(Object change descriptions)
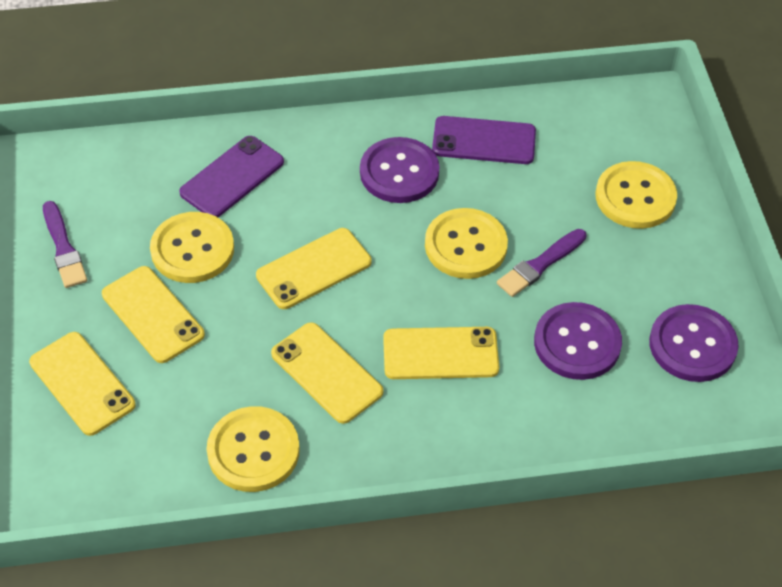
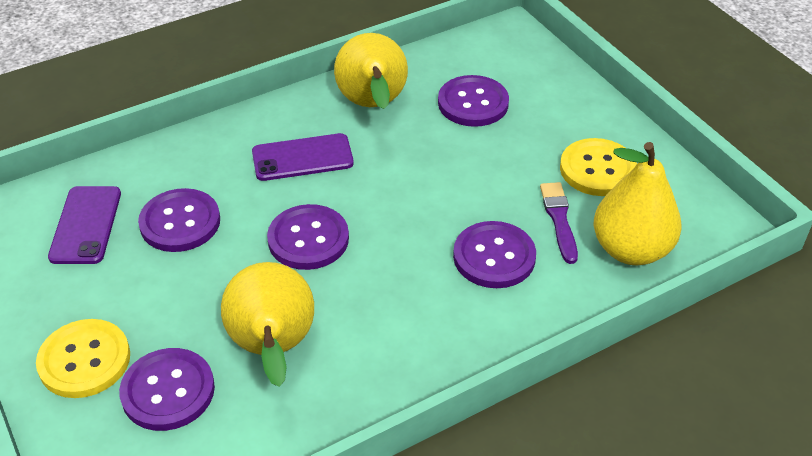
purple brush: 2 -> 1
purple button: 3 -> 5
yellow button: 4 -> 2
yellow pear: 0 -> 3
yellow phone: 5 -> 0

## Required work
Print the records above verbatim, pictures excluded.

## Output for this exercise
purple brush: 2 -> 1
purple button: 3 -> 5
yellow button: 4 -> 2
yellow pear: 0 -> 3
yellow phone: 5 -> 0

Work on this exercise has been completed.